Without omitting anything, copy every entry word for word.
[Extracted data Boundary: Start]
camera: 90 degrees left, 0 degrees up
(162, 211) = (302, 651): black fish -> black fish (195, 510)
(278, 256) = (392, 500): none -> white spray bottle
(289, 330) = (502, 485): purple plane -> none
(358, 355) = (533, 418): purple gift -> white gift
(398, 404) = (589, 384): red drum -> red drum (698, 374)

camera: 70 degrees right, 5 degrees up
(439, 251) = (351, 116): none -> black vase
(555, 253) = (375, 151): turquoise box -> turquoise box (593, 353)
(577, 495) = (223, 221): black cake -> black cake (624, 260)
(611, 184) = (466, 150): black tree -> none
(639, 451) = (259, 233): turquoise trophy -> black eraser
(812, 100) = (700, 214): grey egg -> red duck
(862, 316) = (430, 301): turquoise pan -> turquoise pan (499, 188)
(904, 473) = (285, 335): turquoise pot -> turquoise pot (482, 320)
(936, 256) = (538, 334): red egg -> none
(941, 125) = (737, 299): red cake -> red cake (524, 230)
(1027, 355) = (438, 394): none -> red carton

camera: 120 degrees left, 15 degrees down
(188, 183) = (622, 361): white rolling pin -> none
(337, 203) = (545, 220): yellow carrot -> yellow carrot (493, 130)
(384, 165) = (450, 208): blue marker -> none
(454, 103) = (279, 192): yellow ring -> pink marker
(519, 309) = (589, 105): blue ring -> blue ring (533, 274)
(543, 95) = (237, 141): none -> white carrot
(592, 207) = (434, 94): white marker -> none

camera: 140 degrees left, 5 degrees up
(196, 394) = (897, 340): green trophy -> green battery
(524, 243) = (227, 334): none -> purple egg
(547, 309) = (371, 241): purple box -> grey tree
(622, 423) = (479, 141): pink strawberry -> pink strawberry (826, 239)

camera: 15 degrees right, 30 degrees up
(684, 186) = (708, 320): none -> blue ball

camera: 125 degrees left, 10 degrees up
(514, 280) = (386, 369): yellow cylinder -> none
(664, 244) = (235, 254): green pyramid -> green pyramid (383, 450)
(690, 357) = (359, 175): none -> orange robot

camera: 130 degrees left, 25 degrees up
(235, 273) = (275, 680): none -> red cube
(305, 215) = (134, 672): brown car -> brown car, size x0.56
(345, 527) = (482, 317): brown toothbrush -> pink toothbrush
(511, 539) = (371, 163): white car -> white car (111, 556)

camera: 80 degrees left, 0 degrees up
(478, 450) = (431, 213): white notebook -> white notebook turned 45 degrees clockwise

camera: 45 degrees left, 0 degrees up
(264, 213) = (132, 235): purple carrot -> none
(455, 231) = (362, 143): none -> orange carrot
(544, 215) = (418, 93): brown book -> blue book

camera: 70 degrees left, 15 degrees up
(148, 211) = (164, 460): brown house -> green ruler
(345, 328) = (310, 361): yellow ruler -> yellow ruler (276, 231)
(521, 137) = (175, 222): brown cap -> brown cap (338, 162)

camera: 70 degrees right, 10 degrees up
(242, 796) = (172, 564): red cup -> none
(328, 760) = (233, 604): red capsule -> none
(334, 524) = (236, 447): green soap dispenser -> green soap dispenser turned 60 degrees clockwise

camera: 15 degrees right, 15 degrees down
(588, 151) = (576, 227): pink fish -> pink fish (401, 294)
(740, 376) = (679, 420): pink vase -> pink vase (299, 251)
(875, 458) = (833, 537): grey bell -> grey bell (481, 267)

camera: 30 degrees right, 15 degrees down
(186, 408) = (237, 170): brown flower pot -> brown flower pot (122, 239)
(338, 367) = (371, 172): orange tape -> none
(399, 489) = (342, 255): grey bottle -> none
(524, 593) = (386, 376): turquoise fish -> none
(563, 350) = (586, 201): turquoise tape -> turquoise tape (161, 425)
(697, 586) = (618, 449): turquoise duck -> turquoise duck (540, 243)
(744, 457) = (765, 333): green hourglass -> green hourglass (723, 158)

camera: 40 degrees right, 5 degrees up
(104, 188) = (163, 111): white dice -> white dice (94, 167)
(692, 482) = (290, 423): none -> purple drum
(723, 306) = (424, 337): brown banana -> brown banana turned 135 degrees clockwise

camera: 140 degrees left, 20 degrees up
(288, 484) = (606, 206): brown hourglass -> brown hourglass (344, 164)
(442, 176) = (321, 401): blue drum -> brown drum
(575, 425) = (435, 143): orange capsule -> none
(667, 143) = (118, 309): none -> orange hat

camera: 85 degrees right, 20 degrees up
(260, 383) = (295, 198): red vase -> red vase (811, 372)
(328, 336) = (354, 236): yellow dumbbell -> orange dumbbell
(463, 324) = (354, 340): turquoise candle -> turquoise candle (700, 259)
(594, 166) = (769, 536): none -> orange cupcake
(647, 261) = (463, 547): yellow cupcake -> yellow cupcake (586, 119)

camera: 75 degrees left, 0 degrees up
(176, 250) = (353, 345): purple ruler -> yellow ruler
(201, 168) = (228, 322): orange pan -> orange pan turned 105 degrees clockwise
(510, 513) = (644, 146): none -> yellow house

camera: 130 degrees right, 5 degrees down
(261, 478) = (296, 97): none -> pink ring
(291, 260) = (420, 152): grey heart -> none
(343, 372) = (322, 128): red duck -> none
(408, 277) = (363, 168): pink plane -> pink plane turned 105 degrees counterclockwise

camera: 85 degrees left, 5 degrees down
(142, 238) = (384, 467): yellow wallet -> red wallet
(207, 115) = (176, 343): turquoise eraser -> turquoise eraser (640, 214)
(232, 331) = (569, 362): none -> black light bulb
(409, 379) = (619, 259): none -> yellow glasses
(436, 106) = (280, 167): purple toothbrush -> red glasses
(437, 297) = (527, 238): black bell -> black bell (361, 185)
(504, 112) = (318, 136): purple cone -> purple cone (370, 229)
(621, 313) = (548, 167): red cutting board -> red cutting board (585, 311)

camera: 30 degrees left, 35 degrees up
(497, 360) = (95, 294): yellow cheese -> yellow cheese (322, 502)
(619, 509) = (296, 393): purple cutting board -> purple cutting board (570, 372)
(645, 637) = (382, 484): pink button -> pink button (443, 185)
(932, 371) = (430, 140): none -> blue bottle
[Extracted data Boundary: End]
=== Solution to this problem ===
camera: 90 degrees left, 0 degrees up
(162, 211) = (302, 651): black fish -> black fish (195, 510)
(278, 256) = (392, 500): none -> white spray bottle
(289, 330) = (502, 485): purple plane -> none
(358, 355) = (533, 418): purple gift -> white gift
(398, 404) = (589, 384): red drum -> red drum (698, 374)

camera: 70 degrees right, 5 degrees up
(439, 251) = (351, 116): none -> black vase
(555, 253) = (375, 151): turquoise box -> turquoise box (593, 353)
(577, 495) = (223, 221): black cake -> black cake (624, 260)
(611, 184) = (466, 150): black tree -> none
(639, 451) = (259, 233): turquoise trophy -> black eraser
(812, 100) = (700, 214): grey egg -> red duck
(862, 316) = (430, 301): turquoise pan -> turquoise pan (499, 188)
(904, 473) = (285, 335): turquoise pot -> turquoise pot (482, 320)
(936, 256) = (538, 334): red egg -> none
(941, 125) = (737, 299): red cake -> red cake (524, 230)
(1027, 355) = (438, 394): none -> red carton

camera: 120 degrees left, 15 degrees down
(188, 183) = (622, 361): white rolling pin -> none
(337, 203) = (545, 220): yellow carrot -> yellow carrot (493, 130)
(384, 165) = (450, 208): blue marker -> none
(454, 103) = (279, 192): yellow ring -> pink marker
(519, 309) = (589, 105): blue ring -> blue ring (533, 274)
(543, 95) = (237, 141): none -> white carrot
(592, 207) = (434, 94): white marker -> none

camera: 140 degrees left, 5 degrees up
(196, 394) = (897, 340): green trophy -> green battery
(524, 243) = (227, 334): none -> purple egg
(547, 309) = (371, 241): purple box -> grey tree
(622, 423) = (479, 141): pink strawberry -> pink strawberry (826, 239)

camera: 15 degrees right, 30 degrees up
(684, 186) = (708, 320): none -> blue ball

camera: 125 degrees left, 10 degrees up
(514, 280) = (386, 369): yellow cylinder -> none
(664, 244) = (235, 254): green pyramid -> green pyramid (383, 450)
(690, 357) = (359, 175): none -> orange robot

camera: 130 degrees left, 25 degrees up
(235, 273) = (275, 680): none -> red cube
(305, 215) = (134, 672): brown car -> brown car, size x0.56
(345, 527) = (482, 317): brown toothbrush -> pink toothbrush
(511, 539) = (371, 163): white car -> white car (111, 556)

camera: 80 degrees left, 0 degrees up
(478, 450) = (431, 213): white notebook -> white notebook turned 45 degrees clockwise

camera: 45 degrees left, 0 degrees up
(264, 213) = (132, 235): purple carrot -> none
(455, 231) = (362, 143): none -> orange carrot
(544, 215) = (418, 93): brown book -> blue book

camera: 70 degrees left, 15 degrees up
(148, 211) = (164, 460): brown house -> green ruler
(345, 328) = (310, 361): yellow ruler -> yellow ruler (276, 231)
(521, 137) = (175, 222): brown cap -> brown cap (338, 162)

camera: 70 degrees right, 10 degrees up
(242, 796) = (172, 564): red cup -> none
(328, 760) = (233, 604): red capsule -> none
(334, 524) = (236, 447): green soap dispenser -> green soap dispenser turned 60 degrees clockwise

camera: 15 degrees right, 15 degrees down
(588, 151) = (576, 227): pink fish -> pink fish (401, 294)
(740, 376) = (679, 420): pink vase -> pink vase (299, 251)
(875, 458) = (833, 537): grey bell -> grey bell (481, 267)

camera: 30 degrees right, 15 degrees down
(186, 408) = (237, 170): brown flower pot -> brown flower pot (122, 239)
(338, 367) = (371, 172): orange tape -> none
(399, 489) = (342, 255): grey bottle -> none
(524, 593) = (386, 376): turquoise fish -> none
(563, 350) = (586, 201): turquoise tape -> turquoise tape (161, 425)
(697, 586) = (618, 449): turquoise duck -> turquoise duck (540, 243)
(744, 457) = (765, 333): green hourglass -> green hourglass (723, 158)

camera: 40 degrees right, 5 degrees up
(104, 188) = (163, 111): white dice -> white dice (94, 167)
(692, 482) = (290, 423): none -> purple drum
(723, 306) = (424, 337): brown banana -> brown banana turned 135 degrees clockwise

camera: 140 degrees left, 20 degrees up
(288, 484) = (606, 206): brown hourglass -> brown hourglass (344, 164)
(442, 176) = (321, 401): blue drum -> brown drum
(575, 425) = (435, 143): orange capsule -> none
(667, 143) = (118, 309): none -> orange hat

camera: 85 degrees right, 20 degrees up
(260, 383) = (295, 198): red vase -> red vase (811, 372)
(328, 336) = (354, 236): yellow dumbbell -> orange dumbbell
(463, 324) = (354, 340): turquoise candle -> turquoise candle (700, 259)
(594, 166) = (769, 536): none -> orange cupcake
(647, 261) = (463, 547): yellow cupcake -> yellow cupcake (586, 119)

camera: 75 degrees left, 0 degrees up
(176, 250) = (353, 345): purple ruler -> yellow ruler
(201, 168) = (228, 322): orange pan -> orange pan turned 105 degrees clockwise
(510, 513) = (644, 146): none -> yellow house

camera: 130 degrees right, 5 degrees down
(261, 478) = (296, 97): none -> pink ring
(291, 260) = (420, 152): grey heart -> none
(343, 372) = (322, 128): red duck -> none
(408, 277) = (363, 168): pink plane -> pink plane turned 105 degrees counterclockwise

camera: 85 degrees left, 5 degrees down
(142, 238) = (384, 467): yellow wallet -> red wallet
(207, 115) = (176, 343): turquoise eraser -> turquoise eraser (640, 214)
(232, 331) = (569, 362): none -> black light bulb
(409, 379) = (619, 259): none -> yellow glasses
(436, 106) = (280, 167): purple toothbrush -> red glasses
(437, 297) = (527, 238): black bell -> black bell (361, 185)
(504, 112) = (318, 136): purple cone -> purple cone (370, 229)
(621, 313) = (548, 167): red cutting board -> red cutting board (585, 311)

camera: 30 degrees left, 35 degrees up
(497, 360) = (95, 294): yellow cheese -> yellow cheese (322, 502)
(619, 509) = (296, 393): purple cutting board -> purple cutting board (570, 372)
(645, 637) = (382, 484): pink button -> pink button (443, 185)
(932, 371) = (430, 140): none -> blue bottle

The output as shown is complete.